**What to do:**
Your answer should be every line of the records that contains the word "right", copied as it stands.

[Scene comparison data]

+++++

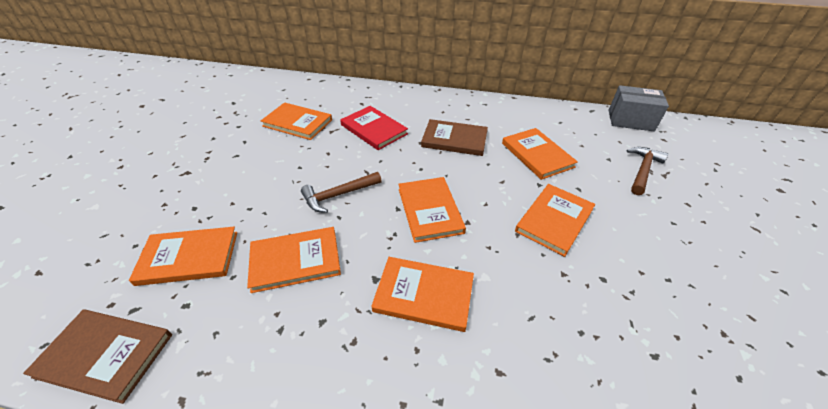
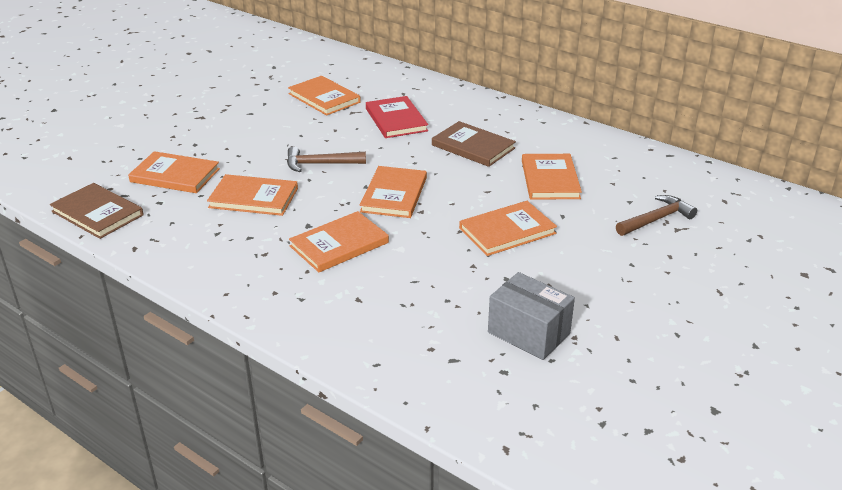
camera: 25 degrees right, 10 degrees down
(424, 294) = (339, 244): orange book -> orange book turned 75 degrees counterclockwise
(630, 120) = (707, 175): grey box -> grey box (528, 333)

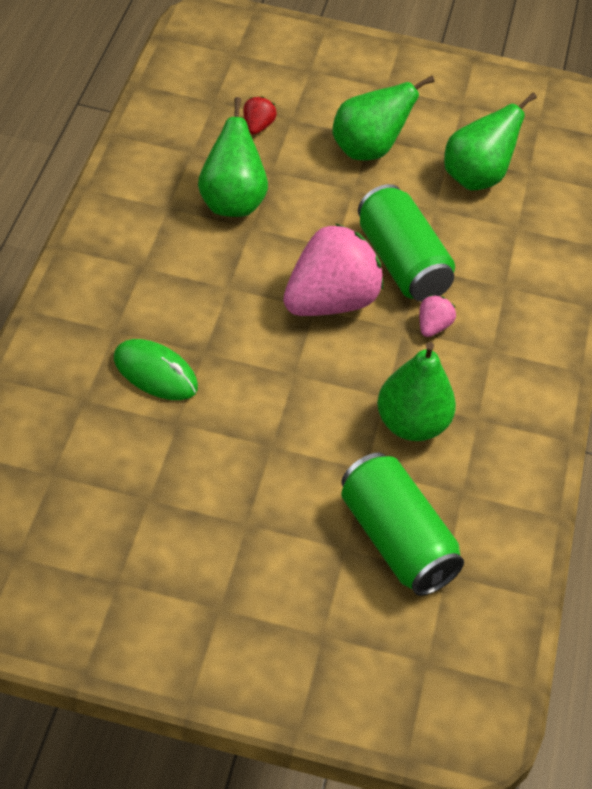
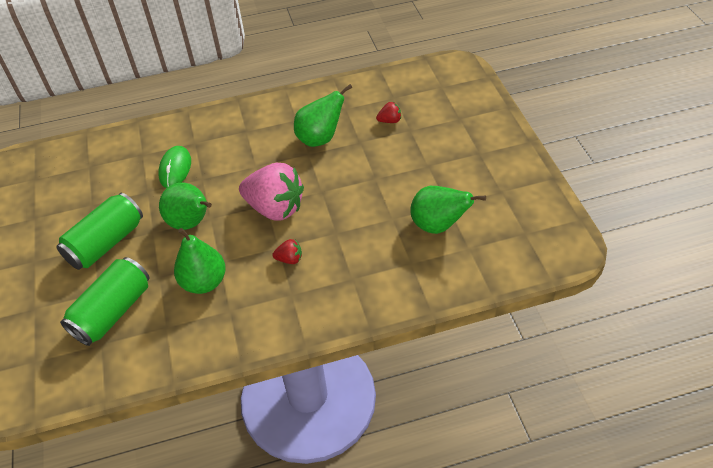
camera: 70 degrees right, 0 degrees up
(367, 150) = (414, 169): green pear -> green pear (191, 223)
(401, 263) = (331, 224): green can -> green can (106, 243)
(432, 327) = (289, 259): pink strawberry -> red strawberry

+++++

**Completed task:**
camera: 25 degrees right, 10 degrees down
camera: 70 degrees right, 0 degrees up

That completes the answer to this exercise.